▸ **Work required**
Every line below that holds the word "jaune" must be listed.

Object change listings
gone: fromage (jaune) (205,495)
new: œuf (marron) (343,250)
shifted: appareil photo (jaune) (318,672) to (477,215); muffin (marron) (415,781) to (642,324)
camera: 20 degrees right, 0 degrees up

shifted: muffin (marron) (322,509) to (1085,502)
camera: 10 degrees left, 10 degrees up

▸ **Response to the exercise**
gone: fromage (jaune) (205,495)
shifted: appareil photo (jaune) (318,672) to (477,215); muffin (marron) (415,781) to (642,324)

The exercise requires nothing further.